Object state change records

[Start of section]

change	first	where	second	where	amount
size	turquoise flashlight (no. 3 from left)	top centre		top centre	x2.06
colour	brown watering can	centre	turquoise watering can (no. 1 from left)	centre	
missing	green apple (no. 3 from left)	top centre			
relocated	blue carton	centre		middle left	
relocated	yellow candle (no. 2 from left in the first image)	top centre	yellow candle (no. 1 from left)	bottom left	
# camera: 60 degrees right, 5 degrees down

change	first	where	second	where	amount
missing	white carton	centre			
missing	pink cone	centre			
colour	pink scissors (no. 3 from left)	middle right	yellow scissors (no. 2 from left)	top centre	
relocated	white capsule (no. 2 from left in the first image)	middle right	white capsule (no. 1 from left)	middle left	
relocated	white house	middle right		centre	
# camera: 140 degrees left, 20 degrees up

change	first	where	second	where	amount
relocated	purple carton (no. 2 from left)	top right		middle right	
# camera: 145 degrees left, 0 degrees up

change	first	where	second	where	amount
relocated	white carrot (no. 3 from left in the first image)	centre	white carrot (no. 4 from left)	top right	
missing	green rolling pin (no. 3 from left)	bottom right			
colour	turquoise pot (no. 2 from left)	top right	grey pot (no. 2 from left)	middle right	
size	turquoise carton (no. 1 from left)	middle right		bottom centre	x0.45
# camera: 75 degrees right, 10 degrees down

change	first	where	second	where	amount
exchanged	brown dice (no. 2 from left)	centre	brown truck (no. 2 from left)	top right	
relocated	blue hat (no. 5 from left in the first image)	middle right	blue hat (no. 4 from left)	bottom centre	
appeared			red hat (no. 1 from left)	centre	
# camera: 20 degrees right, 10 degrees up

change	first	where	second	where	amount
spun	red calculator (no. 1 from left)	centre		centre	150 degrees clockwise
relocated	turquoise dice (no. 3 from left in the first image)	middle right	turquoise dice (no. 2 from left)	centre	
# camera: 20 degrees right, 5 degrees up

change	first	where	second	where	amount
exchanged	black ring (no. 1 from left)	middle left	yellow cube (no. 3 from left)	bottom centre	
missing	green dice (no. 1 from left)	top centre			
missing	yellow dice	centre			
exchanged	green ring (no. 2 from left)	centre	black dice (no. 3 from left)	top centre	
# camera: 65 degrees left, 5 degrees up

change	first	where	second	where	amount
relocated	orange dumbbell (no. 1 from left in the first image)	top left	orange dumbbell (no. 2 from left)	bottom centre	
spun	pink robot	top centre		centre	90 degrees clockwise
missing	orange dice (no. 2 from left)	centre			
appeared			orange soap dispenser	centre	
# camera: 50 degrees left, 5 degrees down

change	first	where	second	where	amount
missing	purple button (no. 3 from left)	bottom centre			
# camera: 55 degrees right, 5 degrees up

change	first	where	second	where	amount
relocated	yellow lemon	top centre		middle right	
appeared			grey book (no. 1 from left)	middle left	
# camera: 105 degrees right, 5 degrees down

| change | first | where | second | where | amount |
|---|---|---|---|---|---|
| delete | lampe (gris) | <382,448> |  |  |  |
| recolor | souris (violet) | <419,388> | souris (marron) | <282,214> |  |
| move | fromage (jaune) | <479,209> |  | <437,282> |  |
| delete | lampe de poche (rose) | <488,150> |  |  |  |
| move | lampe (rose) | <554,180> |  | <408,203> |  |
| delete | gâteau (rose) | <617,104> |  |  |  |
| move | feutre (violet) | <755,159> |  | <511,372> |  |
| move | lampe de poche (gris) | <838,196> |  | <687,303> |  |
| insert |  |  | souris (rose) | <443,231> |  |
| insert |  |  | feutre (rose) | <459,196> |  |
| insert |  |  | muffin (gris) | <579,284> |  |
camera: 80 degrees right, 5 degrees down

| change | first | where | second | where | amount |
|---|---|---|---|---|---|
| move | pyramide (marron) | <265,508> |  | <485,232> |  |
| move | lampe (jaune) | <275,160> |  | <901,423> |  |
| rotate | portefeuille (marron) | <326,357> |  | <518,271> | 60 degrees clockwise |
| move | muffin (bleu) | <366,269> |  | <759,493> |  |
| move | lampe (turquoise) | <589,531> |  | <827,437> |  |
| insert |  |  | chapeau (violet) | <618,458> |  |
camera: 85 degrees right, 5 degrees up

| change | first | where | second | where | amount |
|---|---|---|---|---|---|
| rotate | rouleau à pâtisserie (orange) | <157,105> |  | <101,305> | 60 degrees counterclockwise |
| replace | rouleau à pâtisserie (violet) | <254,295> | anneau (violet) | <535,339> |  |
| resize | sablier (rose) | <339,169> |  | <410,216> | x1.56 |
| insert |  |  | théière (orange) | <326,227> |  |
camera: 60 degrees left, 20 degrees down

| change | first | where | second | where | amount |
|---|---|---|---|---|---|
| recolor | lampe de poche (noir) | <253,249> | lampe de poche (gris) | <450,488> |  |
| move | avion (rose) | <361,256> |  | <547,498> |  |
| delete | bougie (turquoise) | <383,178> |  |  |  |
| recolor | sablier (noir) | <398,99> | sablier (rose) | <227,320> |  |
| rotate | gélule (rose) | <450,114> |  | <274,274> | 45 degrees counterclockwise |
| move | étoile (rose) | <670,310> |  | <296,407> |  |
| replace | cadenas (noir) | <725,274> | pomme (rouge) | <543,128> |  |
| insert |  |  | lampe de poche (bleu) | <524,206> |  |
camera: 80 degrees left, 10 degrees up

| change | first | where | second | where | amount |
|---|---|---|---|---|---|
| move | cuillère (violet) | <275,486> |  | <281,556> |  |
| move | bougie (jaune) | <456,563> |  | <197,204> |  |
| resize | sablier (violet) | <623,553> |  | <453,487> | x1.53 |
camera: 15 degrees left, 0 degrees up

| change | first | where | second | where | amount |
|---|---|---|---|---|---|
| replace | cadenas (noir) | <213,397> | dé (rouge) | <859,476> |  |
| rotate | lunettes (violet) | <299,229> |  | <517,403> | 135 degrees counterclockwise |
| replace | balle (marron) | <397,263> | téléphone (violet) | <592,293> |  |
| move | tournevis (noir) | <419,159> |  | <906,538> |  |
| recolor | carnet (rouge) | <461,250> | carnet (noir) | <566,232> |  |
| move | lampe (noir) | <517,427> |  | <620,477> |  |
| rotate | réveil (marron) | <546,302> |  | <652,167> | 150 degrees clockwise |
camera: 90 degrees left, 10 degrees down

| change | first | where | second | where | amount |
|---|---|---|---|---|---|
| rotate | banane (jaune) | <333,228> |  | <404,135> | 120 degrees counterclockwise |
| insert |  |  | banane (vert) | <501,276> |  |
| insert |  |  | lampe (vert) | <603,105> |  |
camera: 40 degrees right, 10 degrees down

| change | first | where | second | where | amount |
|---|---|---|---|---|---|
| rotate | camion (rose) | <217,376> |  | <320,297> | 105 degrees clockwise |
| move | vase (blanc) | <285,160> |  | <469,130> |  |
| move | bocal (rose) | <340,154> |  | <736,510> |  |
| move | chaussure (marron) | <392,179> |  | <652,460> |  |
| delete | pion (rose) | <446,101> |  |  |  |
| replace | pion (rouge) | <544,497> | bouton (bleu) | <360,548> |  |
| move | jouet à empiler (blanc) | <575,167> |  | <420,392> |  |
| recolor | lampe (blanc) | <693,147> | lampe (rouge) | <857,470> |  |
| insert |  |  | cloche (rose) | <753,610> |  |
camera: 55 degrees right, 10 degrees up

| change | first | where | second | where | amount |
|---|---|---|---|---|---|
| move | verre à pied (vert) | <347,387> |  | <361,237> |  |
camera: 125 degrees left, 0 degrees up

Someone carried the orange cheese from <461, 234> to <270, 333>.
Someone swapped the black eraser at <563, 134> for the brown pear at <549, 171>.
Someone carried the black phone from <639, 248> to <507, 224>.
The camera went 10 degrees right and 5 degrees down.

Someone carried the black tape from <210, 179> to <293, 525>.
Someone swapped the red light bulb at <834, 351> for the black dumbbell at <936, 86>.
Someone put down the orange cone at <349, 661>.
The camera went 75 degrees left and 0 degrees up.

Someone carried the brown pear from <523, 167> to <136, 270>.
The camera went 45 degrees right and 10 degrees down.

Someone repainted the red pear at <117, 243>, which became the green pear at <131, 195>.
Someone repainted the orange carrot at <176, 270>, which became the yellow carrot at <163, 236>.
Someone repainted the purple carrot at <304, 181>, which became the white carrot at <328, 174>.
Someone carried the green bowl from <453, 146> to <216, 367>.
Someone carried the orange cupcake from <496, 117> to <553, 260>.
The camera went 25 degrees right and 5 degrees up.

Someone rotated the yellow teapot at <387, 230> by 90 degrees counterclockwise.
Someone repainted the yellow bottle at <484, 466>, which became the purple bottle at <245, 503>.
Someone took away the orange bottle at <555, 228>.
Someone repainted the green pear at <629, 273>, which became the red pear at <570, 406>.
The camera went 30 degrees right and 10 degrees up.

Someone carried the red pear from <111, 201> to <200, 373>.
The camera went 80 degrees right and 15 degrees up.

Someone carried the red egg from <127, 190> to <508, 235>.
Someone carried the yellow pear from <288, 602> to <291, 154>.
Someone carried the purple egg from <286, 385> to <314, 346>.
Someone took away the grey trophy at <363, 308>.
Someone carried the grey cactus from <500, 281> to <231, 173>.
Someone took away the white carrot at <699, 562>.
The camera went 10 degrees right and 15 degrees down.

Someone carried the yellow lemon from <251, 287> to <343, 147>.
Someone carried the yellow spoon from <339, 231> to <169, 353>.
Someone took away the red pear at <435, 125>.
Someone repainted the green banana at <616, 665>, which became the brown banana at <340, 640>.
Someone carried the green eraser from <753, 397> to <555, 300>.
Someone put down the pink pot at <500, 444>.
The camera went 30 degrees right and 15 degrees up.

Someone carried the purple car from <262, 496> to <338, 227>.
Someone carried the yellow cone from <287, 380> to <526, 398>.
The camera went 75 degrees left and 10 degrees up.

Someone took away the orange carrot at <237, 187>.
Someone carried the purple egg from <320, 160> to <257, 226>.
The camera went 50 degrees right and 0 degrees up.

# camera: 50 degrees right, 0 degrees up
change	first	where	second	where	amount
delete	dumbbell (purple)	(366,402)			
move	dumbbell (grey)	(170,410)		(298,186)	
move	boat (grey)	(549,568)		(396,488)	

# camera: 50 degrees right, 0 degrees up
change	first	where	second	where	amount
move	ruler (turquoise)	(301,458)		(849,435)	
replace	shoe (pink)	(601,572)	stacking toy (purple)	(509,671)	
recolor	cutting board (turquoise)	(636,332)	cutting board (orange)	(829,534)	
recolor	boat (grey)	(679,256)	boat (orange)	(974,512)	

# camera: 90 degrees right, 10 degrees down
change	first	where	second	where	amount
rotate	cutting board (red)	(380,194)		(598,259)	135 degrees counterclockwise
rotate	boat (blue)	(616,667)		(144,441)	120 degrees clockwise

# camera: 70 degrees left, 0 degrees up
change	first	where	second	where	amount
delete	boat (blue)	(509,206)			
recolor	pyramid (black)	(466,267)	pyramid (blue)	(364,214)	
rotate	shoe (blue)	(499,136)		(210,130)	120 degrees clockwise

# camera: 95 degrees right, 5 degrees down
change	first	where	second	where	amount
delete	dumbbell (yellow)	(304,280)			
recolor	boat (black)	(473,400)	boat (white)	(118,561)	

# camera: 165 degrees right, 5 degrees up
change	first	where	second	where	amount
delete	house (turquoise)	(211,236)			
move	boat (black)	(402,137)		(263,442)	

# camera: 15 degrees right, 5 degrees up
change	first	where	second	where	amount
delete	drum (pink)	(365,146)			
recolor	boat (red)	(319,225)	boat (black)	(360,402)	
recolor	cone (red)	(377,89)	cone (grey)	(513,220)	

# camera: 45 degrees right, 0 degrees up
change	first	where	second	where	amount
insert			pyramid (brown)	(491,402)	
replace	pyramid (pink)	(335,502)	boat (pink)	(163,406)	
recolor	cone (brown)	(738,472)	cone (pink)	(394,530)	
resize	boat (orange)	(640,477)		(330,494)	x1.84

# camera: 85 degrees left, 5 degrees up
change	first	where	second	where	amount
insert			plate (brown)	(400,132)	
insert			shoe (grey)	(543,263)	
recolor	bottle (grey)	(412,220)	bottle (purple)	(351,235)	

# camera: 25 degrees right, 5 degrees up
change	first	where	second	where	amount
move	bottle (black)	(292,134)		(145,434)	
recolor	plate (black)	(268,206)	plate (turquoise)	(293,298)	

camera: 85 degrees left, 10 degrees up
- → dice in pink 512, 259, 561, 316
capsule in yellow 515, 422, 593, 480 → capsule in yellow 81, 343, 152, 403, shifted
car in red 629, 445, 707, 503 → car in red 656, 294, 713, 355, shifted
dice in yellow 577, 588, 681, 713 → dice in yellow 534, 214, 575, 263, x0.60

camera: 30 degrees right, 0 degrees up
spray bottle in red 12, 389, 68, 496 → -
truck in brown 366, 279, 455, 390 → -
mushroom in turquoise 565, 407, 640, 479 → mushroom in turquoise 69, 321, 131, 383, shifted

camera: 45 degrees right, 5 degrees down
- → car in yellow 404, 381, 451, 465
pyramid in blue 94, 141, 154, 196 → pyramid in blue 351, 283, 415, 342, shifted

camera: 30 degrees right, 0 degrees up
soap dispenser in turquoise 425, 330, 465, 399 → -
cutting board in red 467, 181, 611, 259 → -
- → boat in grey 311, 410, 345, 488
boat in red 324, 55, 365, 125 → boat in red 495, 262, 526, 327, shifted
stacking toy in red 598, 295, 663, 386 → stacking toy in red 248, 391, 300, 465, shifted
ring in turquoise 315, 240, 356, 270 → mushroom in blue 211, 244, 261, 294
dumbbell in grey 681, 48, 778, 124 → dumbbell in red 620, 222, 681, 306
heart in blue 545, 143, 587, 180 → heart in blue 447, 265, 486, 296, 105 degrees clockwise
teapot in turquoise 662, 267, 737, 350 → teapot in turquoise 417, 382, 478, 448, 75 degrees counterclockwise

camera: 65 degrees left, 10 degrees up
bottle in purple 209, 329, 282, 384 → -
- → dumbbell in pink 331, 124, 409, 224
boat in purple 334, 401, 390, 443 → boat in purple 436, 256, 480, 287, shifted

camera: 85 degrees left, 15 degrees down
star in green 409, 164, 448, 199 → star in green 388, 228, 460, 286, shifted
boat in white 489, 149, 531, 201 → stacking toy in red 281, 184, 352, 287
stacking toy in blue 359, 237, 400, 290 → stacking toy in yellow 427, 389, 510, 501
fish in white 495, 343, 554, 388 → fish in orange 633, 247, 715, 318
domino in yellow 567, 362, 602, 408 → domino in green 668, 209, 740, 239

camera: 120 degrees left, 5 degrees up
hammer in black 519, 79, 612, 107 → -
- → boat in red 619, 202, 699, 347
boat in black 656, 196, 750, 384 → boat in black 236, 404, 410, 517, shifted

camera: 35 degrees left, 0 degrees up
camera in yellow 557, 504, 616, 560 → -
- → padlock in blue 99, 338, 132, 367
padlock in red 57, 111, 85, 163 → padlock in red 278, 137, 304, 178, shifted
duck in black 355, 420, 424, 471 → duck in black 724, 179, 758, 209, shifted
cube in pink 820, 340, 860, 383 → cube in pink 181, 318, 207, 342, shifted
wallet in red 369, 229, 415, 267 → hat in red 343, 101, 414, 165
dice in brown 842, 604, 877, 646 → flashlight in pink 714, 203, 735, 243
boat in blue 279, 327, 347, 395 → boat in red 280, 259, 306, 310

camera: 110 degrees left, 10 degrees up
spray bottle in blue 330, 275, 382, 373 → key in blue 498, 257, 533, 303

[End of section]

• Problem to solve: Each line in the entries above, starting at the line with "move | fromage" and ending at the line with "muffin (gris) |", is to be printed exactly, and only those lines.

• Result of the exercise:
| move | fromage (jaune) | <479,209> |  | <437,282> |  |
| delete | lampe de poche (rose) | <488,150> |  |  |  |
| move | lampe (rose) | <554,180> |  | <408,203> |  |
| delete | gâteau (rose) | <617,104> |  |  |  |
| move | feutre (violet) | <755,159> |  | <511,372> |  |
| move | lampe de poche (gris) | <838,196> |  | <687,303> |  |
| insert |  |  | souris (rose) | <443,231> |  |
| insert |  |  | feutre (rose) | <459,196> |  |
| insert |  |  | muffin (gris) | <579,284> |  |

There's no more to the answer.